Print exactly, and only, the lines from the one containing "R4: 18 (n2, n9) -> 1k (n2, n9)" through the last line of the records below, both included; leave out the pictures.

--*--

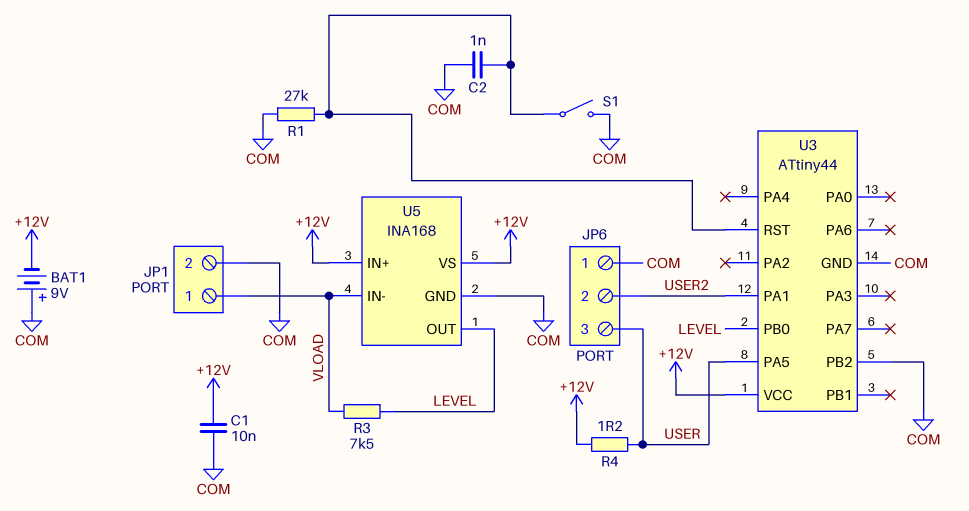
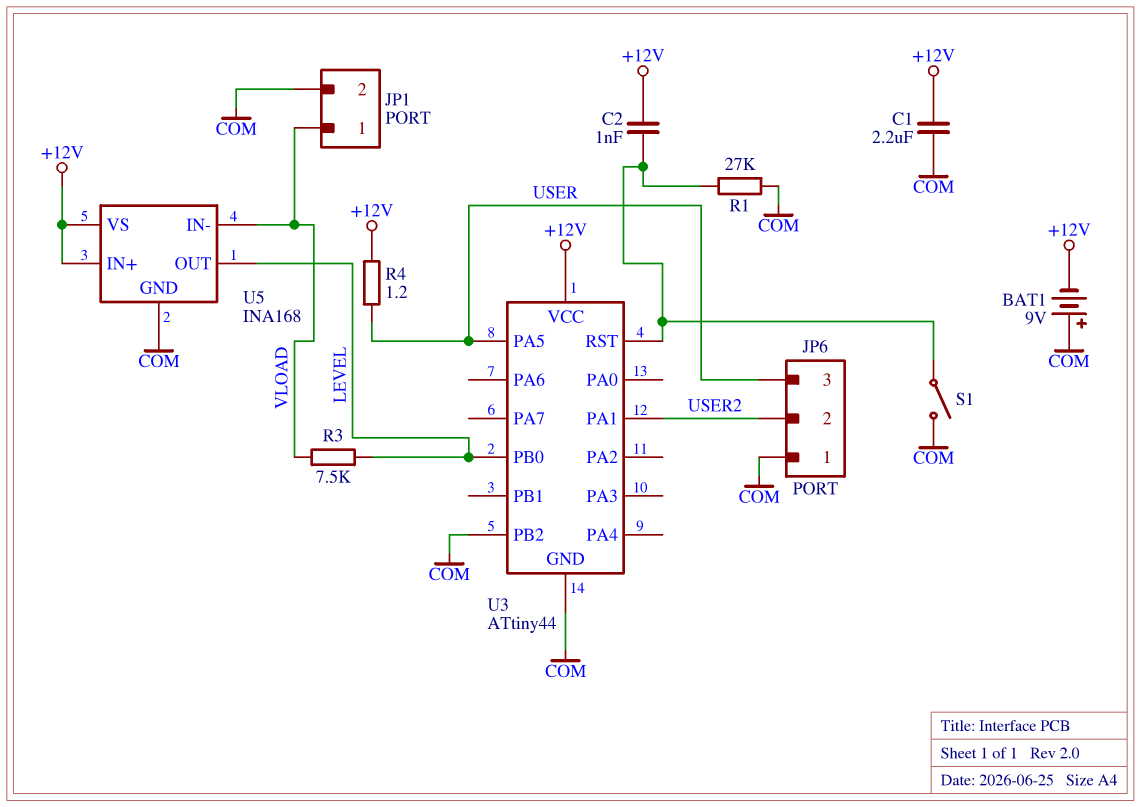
C1: 10nF (+12V, COM) -> 2.2uF (+12V, COM)
C2: 1nF (COM, U3/RST) -> 1nF (+12V, U3/RST)

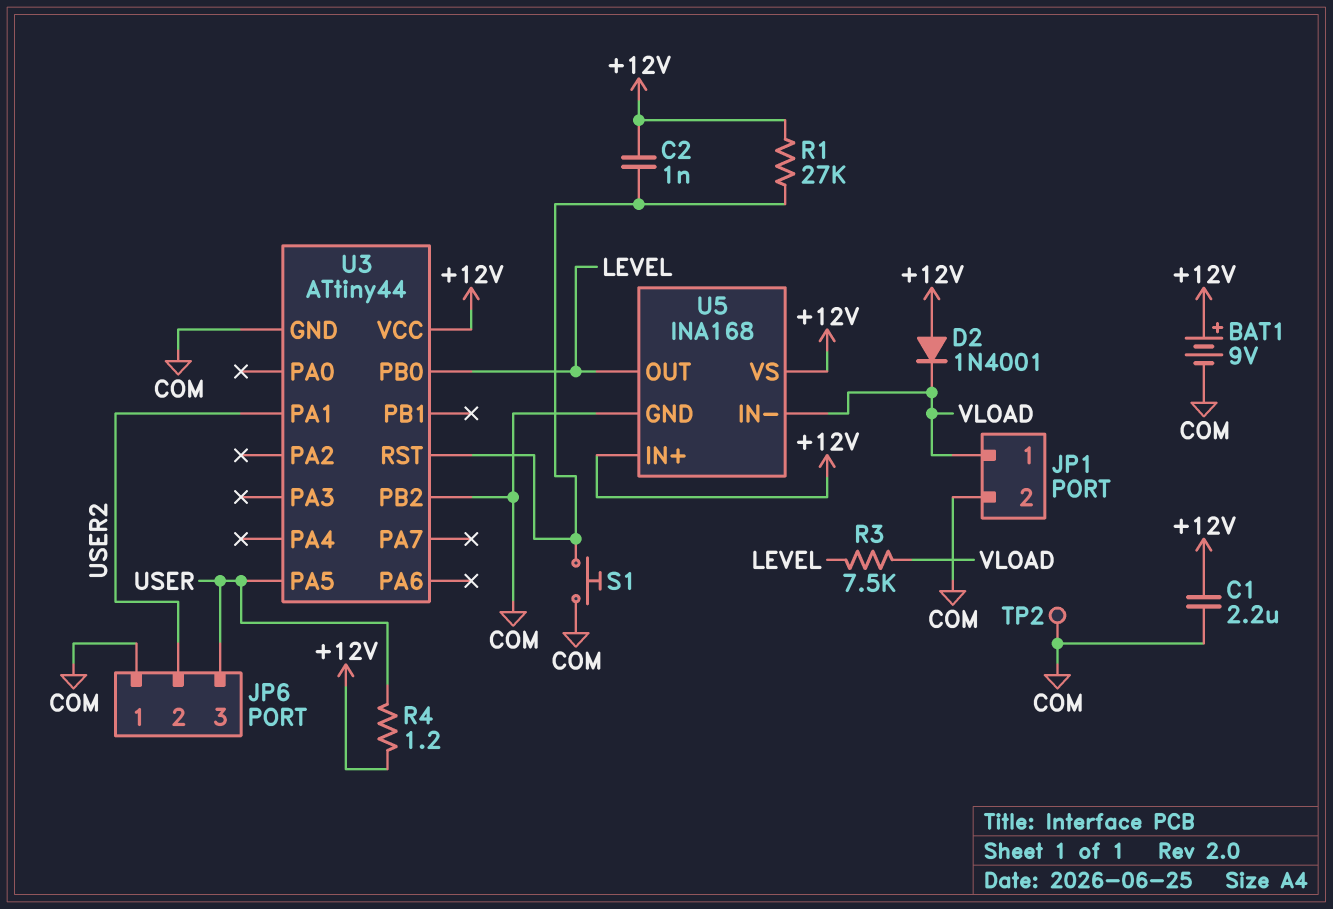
BAT1: 9V (plus COM, minus +12V) -> 9V (plus +12V, minus COM)
D2: none -> diode 1N4001 (A +12V, K VLOAD)
R1: 27k (COM, U3/RST) -> 27k (+12V, U3/RST)
S1: switch (COM, U3/RST) -> button (COM, U3/RST)
TP2: none -> test point (COM)

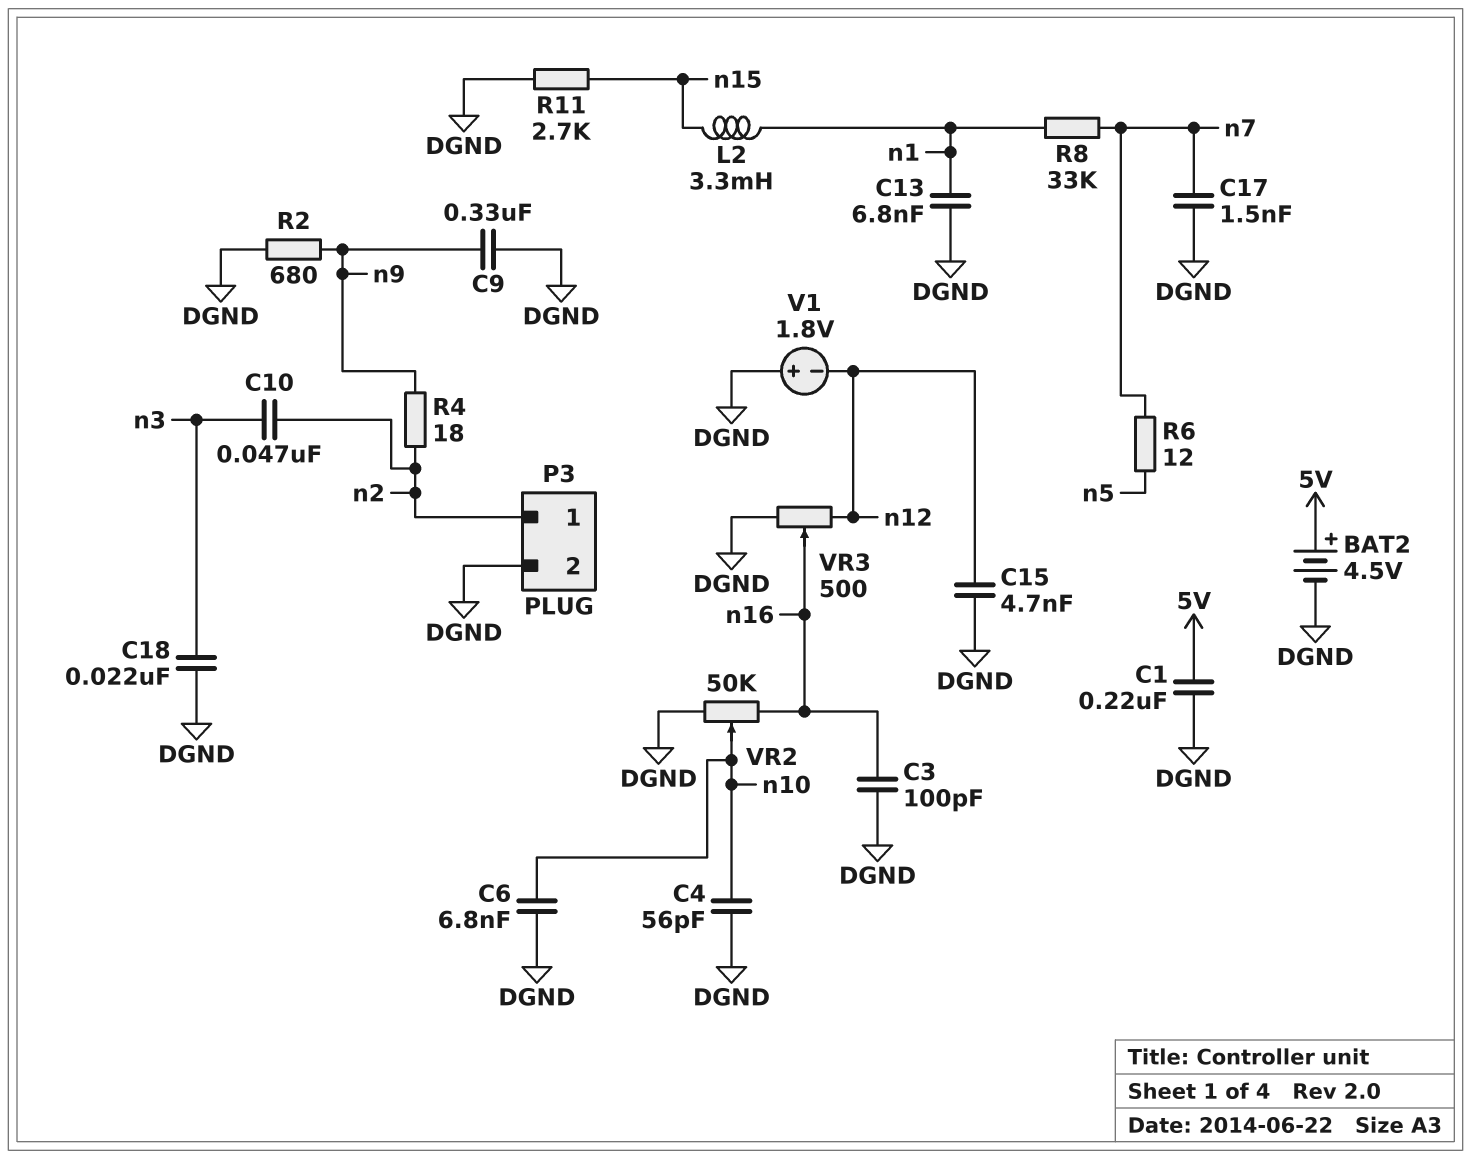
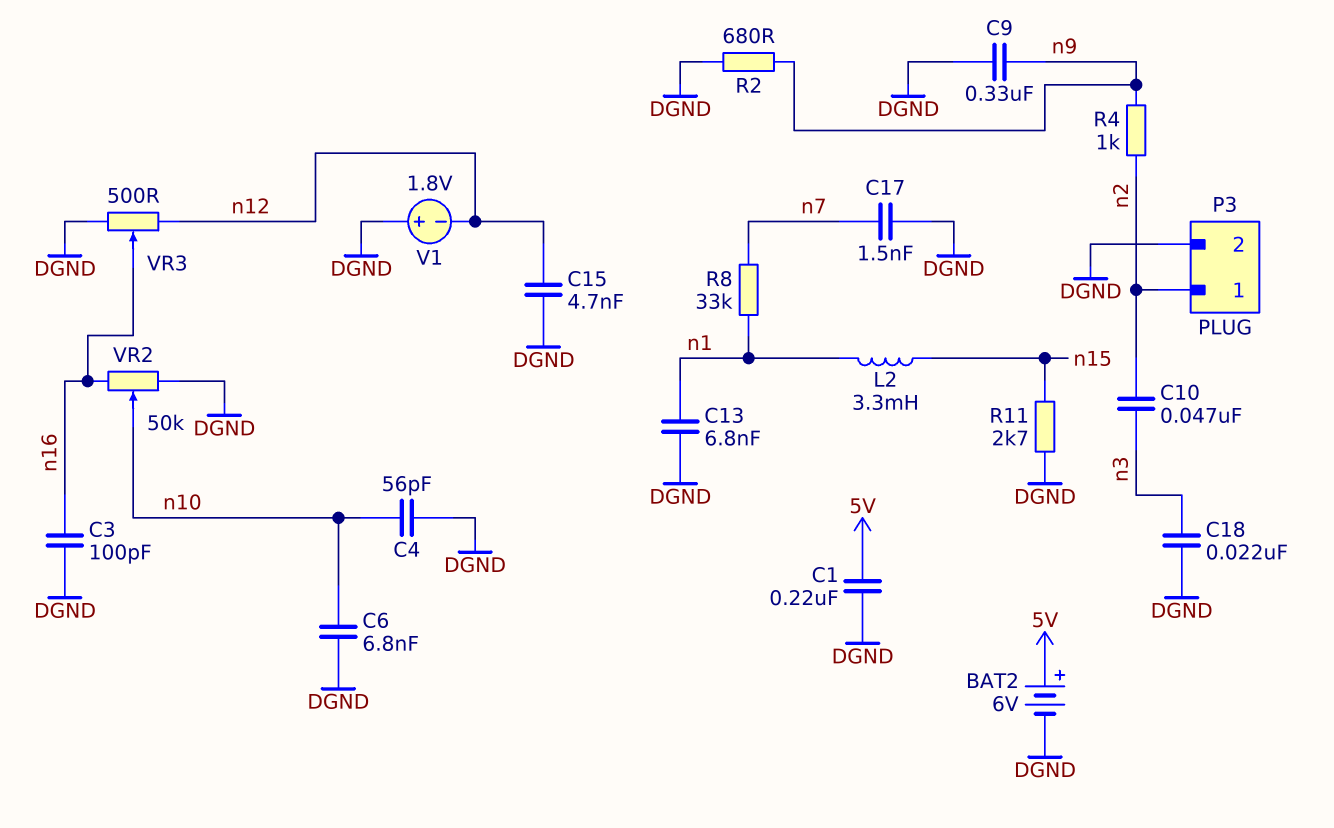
BAT2: 4.5V (plus 5V, minus DGND) -> 6V (plus 5V, minus DGND)
R4: 18 (n2, n9) -> 1k (n2, n9)
R6: 12 (n5, n7) -> none

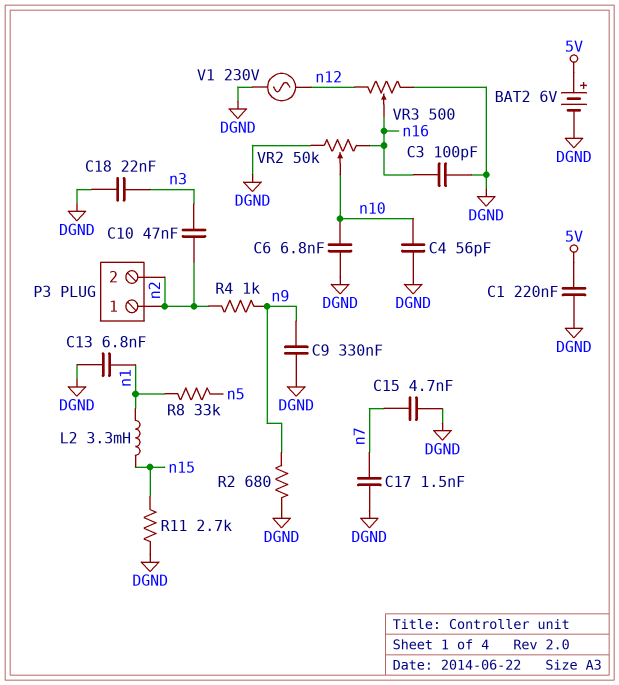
C15: 4.7nF (DGND, n12) -> 4.7nF (DGND, n7)
P3 pin 2: DGND -> n2
R8: 33k (n1, n7) -> 33k (n1, n5)
V1: 1.8V (plus DGND, minus n12) -> AC 230V (DGND, n12)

--*--

▶ **Exercise result**
R4: 18 (n2, n9) -> 1k (n2, n9)
R6: 12 (n5, n7) -> none

C15: 4.7nF (DGND, n12) -> 4.7nF (DGND, n7)
P3 pin 2: DGND -> n2
R8: 33k (n1, n7) -> 33k (n1, n5)
V1: 1.8V (plus DGND, minus n12) -> AC 230V (DGND, n12)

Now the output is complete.